### PROBLEM TO SOLVE
Set down the first line below and each line after it, ending with the one that holds "blue fork: [206,252,256,299]". Pictures do not belong in the copy.
[DATA TO USE Boundary: Start]
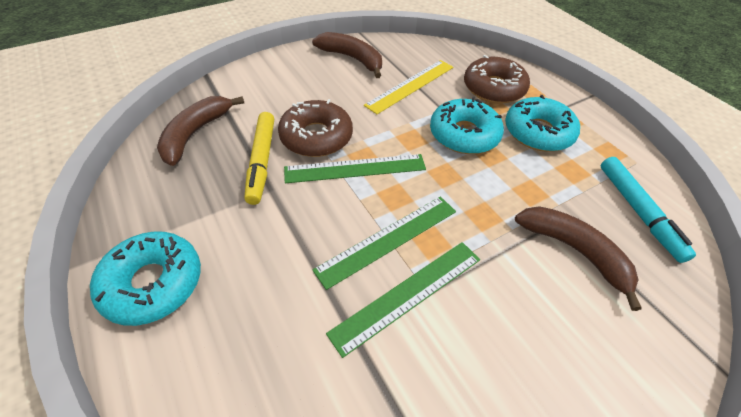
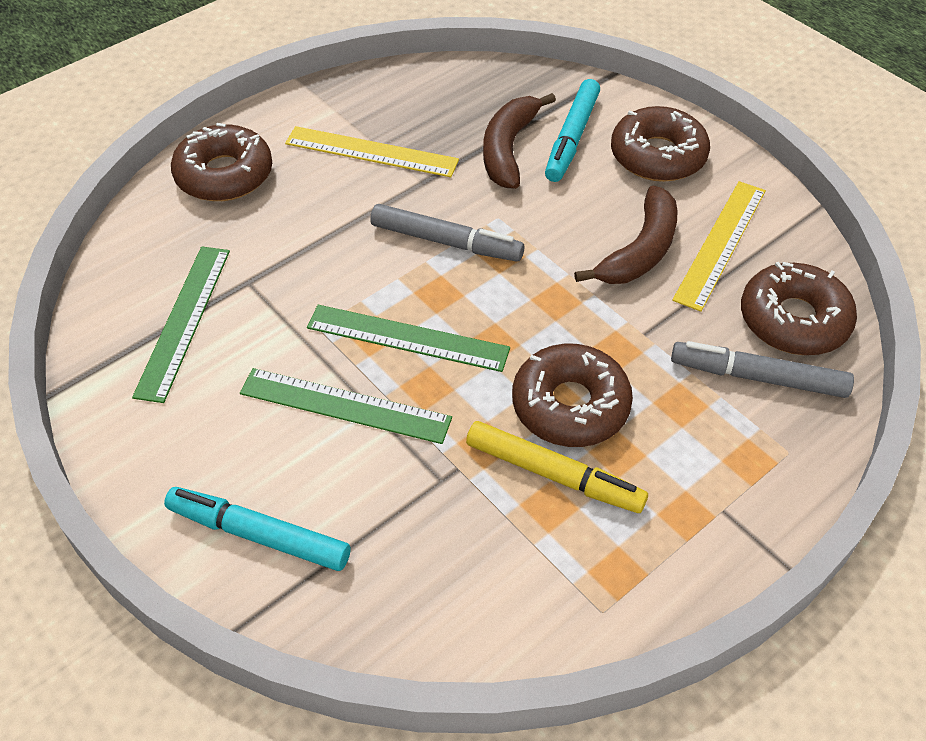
brown banana: [157,96,244,166] [312,32,382,78] [515,206,642,311] = 3 -> [483,93,556,189] [574,186,678,284] = 2
brown donut: [278,99,353,157] [464,55,530,104] = 2 -> [171,123,272,201] [512,344,633,447] [611,106,710,182] [741,262,857,355] = 4
grey marker: none = 0 -> [370,204,525,262] [671,341,854,398] = 2
turquoise donut: [90,231,201,326] [430,97,504,154] [505,95,580,152] = 3 -> none = 0
turquoise marker: [601,157,696,263] = 1 -> [164,487,350,571] [545,79,600,182] = 2
yellow ruler: [364,60,453,114] = 1 -> [285,126,459,177] [672,181,766,312] = 2

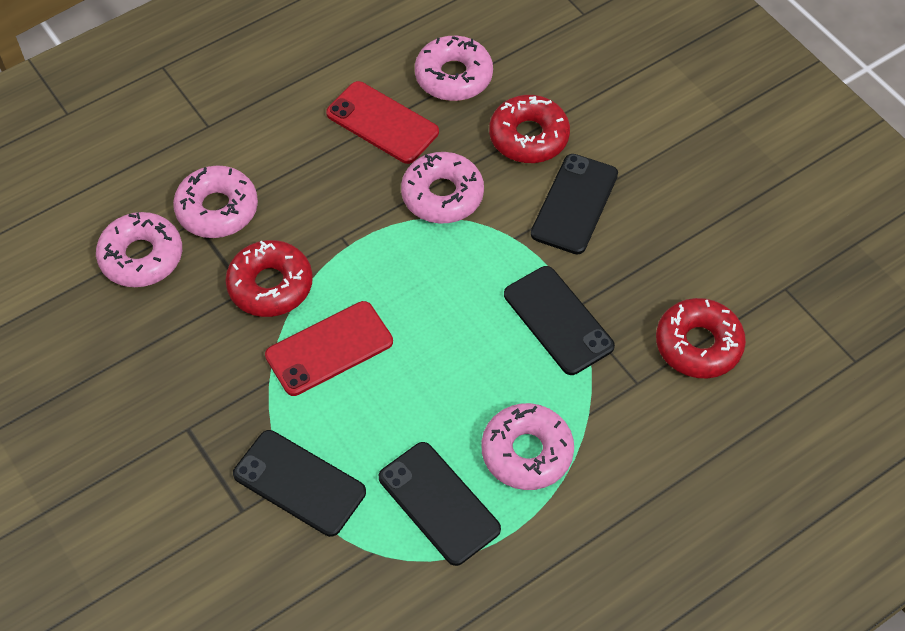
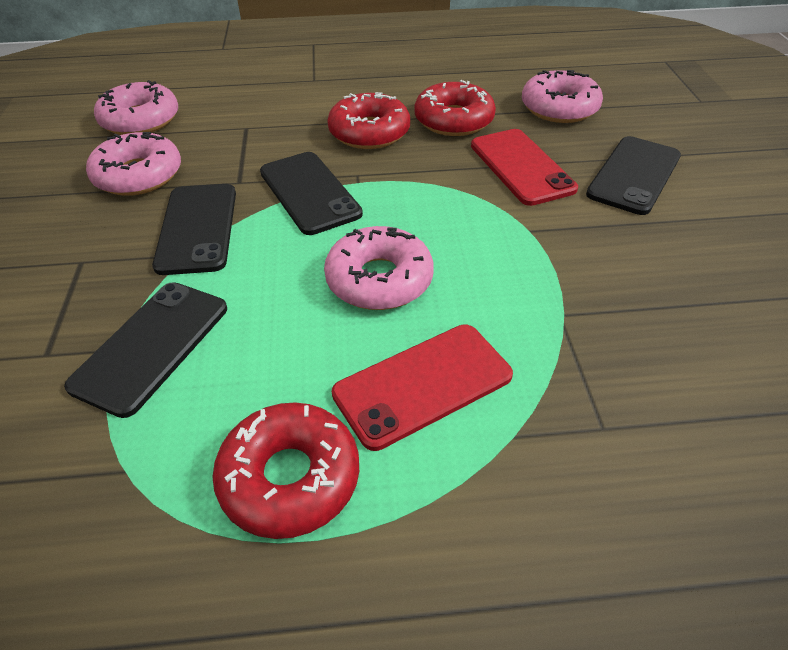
pink donut: [96,212,182,287] [173,165,258,238] [401,152,484,224] [415,36,493,101] [481,403,574,490] = 5 -> [86,132,181,196] [94,80,178,135] [324,226,434,310] [522,70,603,123] = 4

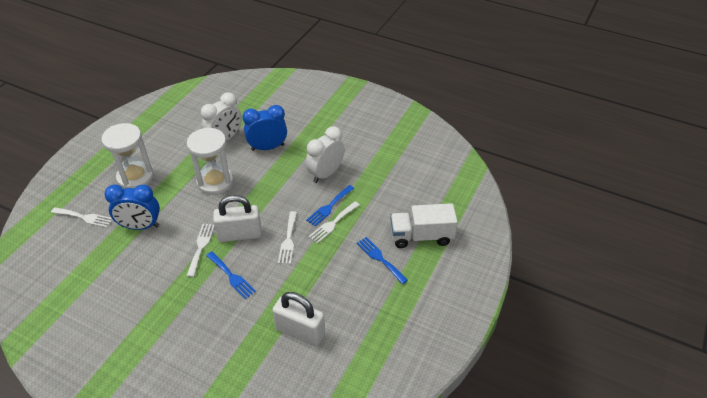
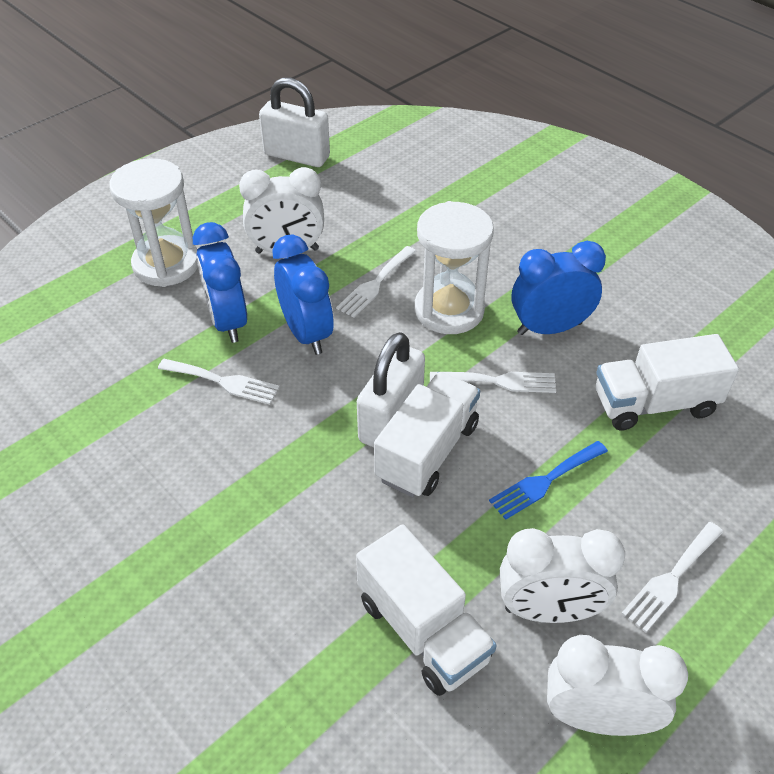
blue clock: [104,184,160,230] [242,105,287,151] = 2 -> [193,222,247,343] [272,235,334,355] [512,241,606,335] = 3
blue fork: [206,252,256,299] [306,185,355,227] [356,237,408,284] = 3 -> [489,441,608,520] = 1
white clock: [201,92,242,141] [306,126,345,183] = 2 -> [239,167,324,254] [500,528,625,623] [547,635,688,736] = 3
white truck: [390,203,458,248] = 1 -> [356,524,497,696] [374,372,480,497] [595,334,739,431] = 3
[DATA TO USE Boundary: End]
### PROBLEM SOLUTION
brown banana: [157,96,244,166] [312,32,382,78] [515,206,642,311] = 3 -> [483,93,556,189] [574,186,678,284] = 2
brown donut: [278,99,353,157] [464,55,530,104] = 2 -> [171,123,272,201] [512,344,633,447] [611,106,710,182] [741,262,857,355] = 4
grey marker: none = 0 -> [370,204,525,262] [671,341,854,398] = 2
turquoise donut: [90,231,201,326] [430,97,504,154] [505,95,580,152] = 3 -> none = 0
turquoise marker: [601,157,696,263] = 1 -> [164,487,350,571] [545,79,600,182] = 2
yellow ruler: [364,60,453,114] = 1 -> [285,126,459,177] [672,181,766,312] = 2

pink donut: [96,212,182,287] [173,165,258,238] [401,152,484,224] [415,36,493,101] [481,403,574,490] = 5 -> [86,132,181,196] [94,80,178,135] [324,226,434,310] [522,70,603,123] = 4

blue clock: [104,184,160,230] [242,105,287,151] = 2 -> [193,222,247,343] [272,235,334,355] [512,241,606,335] = 3
blue fork: [206,252,256,299] [306,185,355,227] [356,237,408,284] = 3 -> [489,441,608,520] = 1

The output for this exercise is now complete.